**Exercise aim**
Go through the data below and repeat it exactly, skipping each picture.

**Given material**
*** Begin section ***

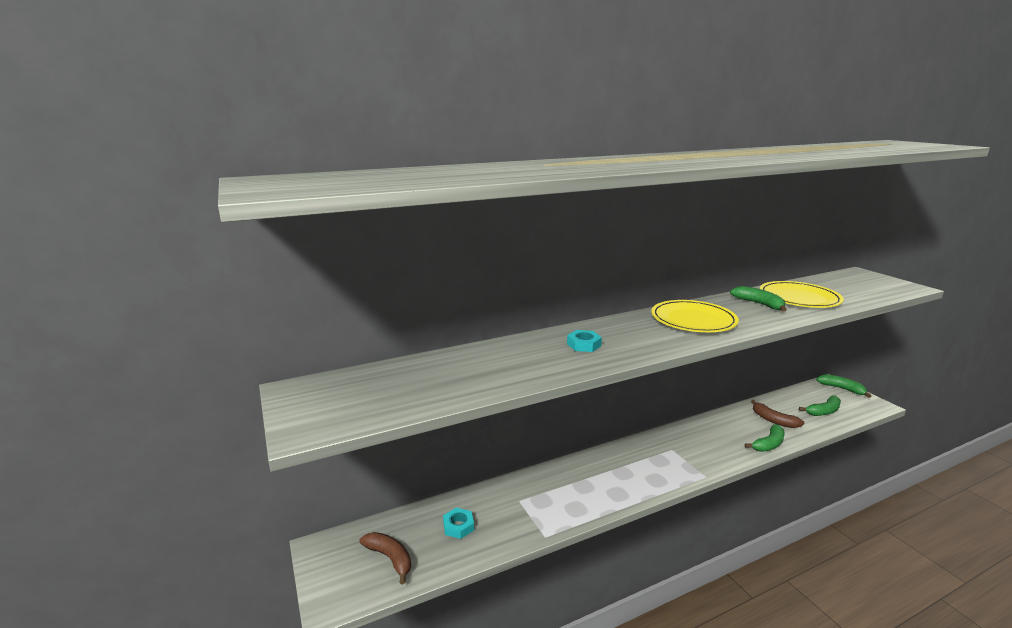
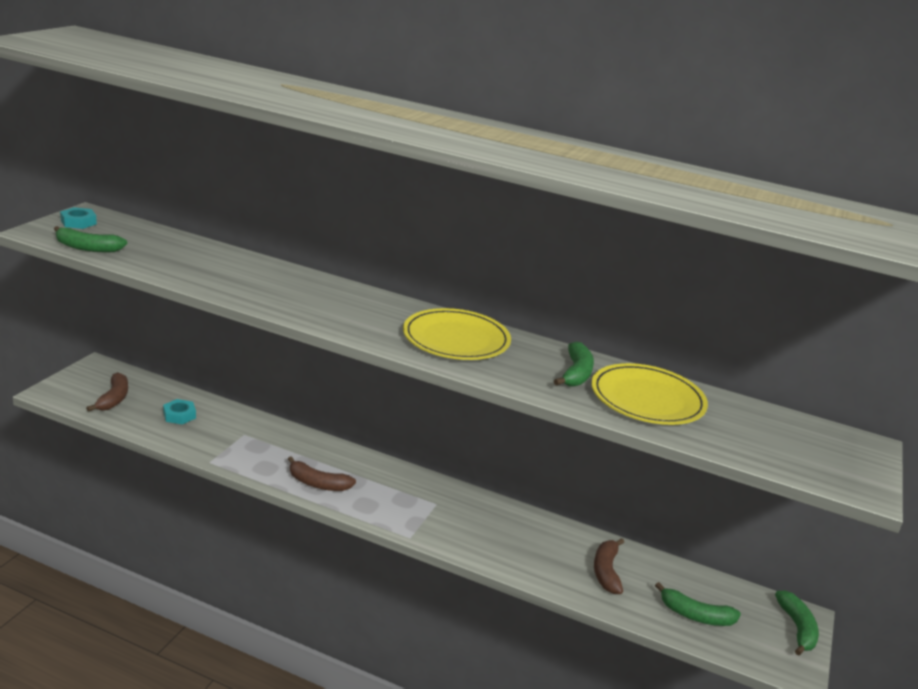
camera: 45 degrees right, 5 degrees up
(583, 345) = (306, 295): turquoise nut -> turquoise nut (78, 222)
(615, 491) = (317, 483): none -> brown banana
(769, 444) = (539, 575): green banana -> green banana (87, 248)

*** End section ***

**Output of the exercise**
camera: 45 degrees right, 5 degrees up
(583, 345) = (306, 295): turquoise nut -> turquoise nut (78, 222)
(615, 491) = (317, 483): none -> brown banana
(769, 444) = (539, 575): green banana -> green banana (87, 248)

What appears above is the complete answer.